*** Exercise materials ***
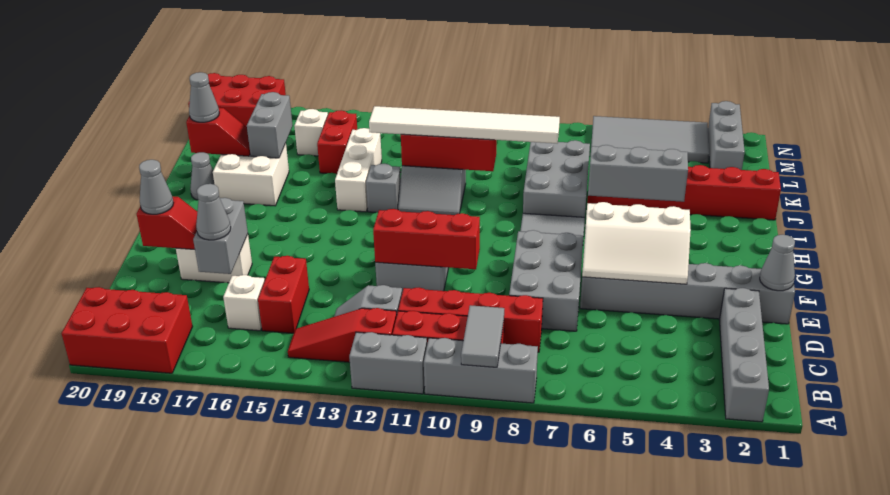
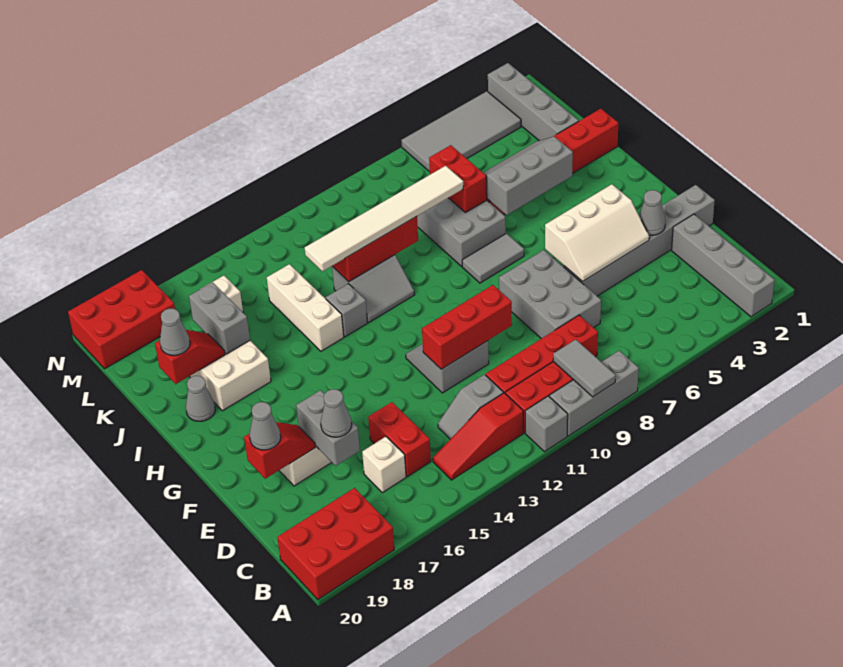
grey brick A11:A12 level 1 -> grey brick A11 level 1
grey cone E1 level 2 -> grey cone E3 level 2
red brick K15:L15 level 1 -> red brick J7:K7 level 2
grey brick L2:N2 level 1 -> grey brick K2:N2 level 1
*** End of Exercise materials ***
*** Exercise materials ***
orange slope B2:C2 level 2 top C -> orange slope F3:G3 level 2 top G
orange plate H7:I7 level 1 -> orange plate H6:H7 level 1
*** End of Exercise materials ***
*** Exercise materials ***
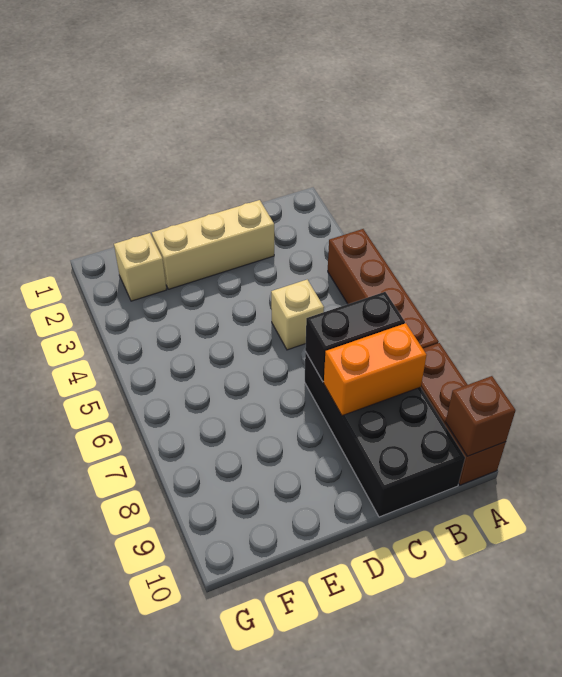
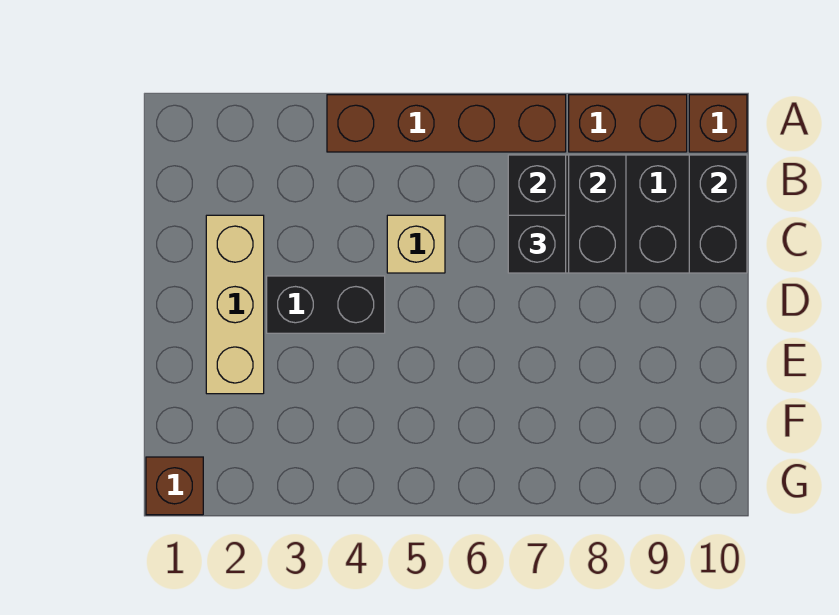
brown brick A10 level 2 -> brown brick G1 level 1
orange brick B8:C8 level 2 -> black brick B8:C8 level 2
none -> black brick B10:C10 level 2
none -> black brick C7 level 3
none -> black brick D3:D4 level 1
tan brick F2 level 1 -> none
*** End of Exercise materials ***
■ **Work order**: Among the lines above, find the one with "none -> black brick C7 level 3" and the one with "tan brick F2 level 1 -> none". Quote both and everything between them, exactly.

■ **Response area**:
none -> black brick C7 level 3
none -> black brick D3:D4 level 1
tan brick F2 level 1 -> none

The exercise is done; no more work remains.